**Exercise goal**
Return, character for character, the lines from the one bearing "shifted: white can 433 106 to 234 308" through the end of the material. Omit everything before that line.

**Data segment**
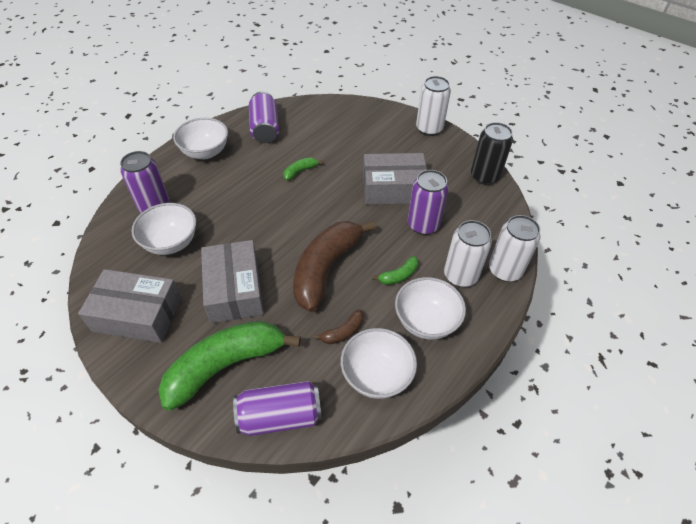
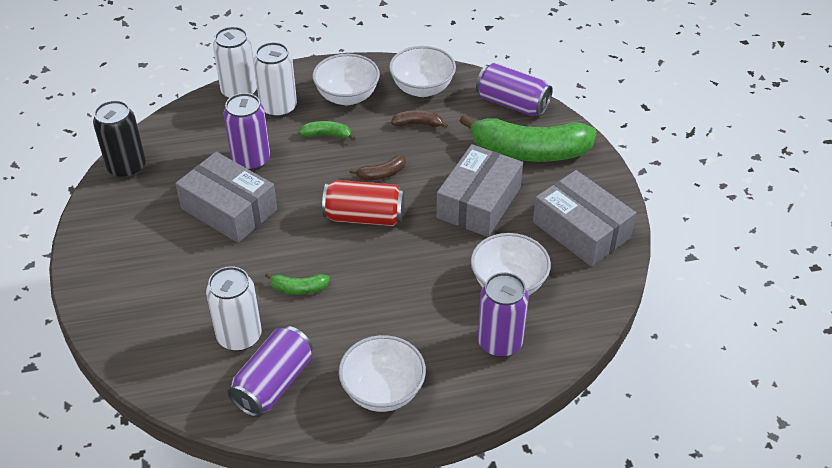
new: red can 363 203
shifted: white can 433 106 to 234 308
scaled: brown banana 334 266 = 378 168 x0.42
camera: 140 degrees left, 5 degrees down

**Answer box**
shifted: white can 433 106 to 234 308
scaled: brown banana 334 266 = 378 168 x0.42
camera: 140 degrees left, 5 degrees down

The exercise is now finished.